[MATERIAL FOR THIS EXERCISE]

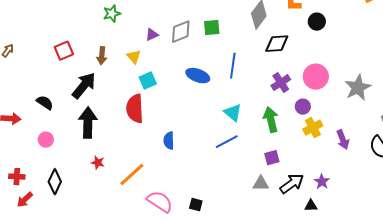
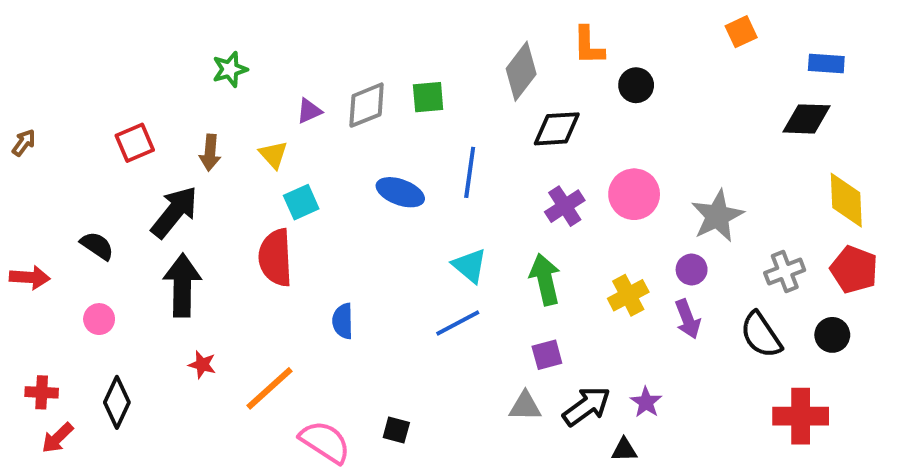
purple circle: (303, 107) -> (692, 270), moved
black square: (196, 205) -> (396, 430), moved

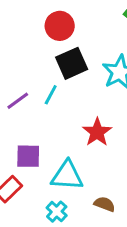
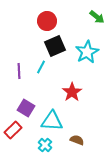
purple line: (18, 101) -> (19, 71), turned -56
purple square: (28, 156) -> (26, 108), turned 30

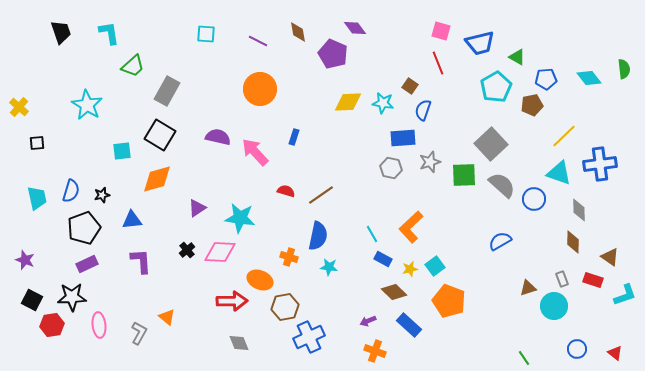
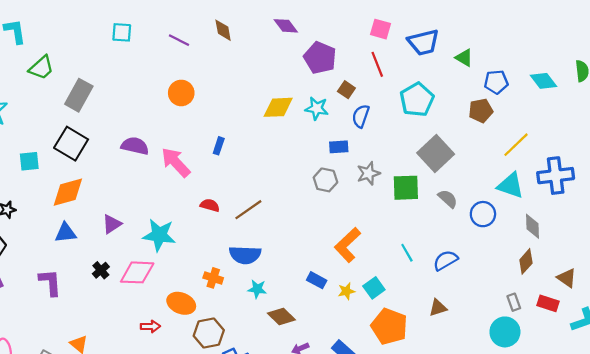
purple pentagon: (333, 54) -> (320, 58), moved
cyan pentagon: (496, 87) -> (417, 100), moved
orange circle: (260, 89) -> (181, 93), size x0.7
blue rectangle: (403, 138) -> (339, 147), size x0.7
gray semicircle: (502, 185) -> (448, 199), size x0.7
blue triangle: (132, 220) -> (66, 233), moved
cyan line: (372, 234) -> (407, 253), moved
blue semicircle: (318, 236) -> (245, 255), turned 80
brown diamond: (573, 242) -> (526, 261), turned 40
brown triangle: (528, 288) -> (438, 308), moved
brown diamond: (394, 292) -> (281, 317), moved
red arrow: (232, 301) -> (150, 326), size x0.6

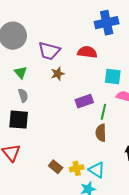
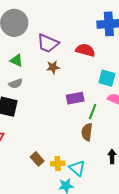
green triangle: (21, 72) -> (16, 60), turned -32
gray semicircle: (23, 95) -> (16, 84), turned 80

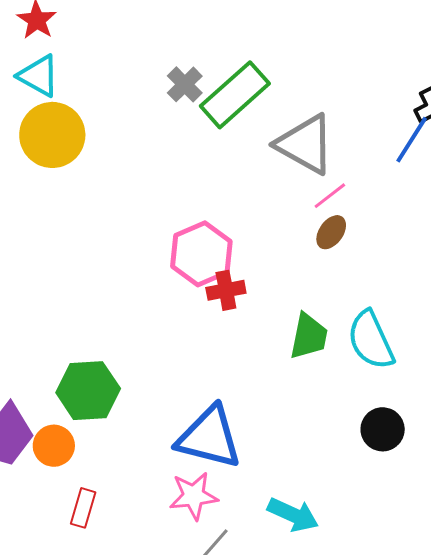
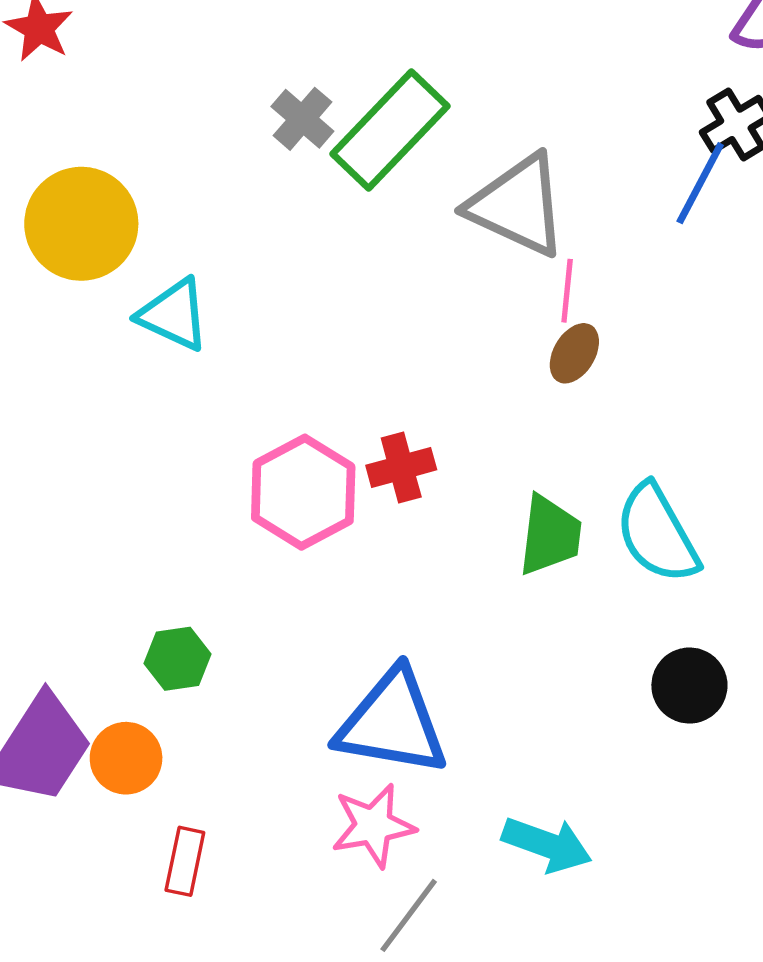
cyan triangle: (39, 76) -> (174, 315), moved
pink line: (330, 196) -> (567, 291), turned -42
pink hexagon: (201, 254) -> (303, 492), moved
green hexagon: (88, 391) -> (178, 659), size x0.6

[/MATERIAL FOR THIS EXERCISE]

Report the number of lines in the listing that hold the string "semicircle", and nothing else.

3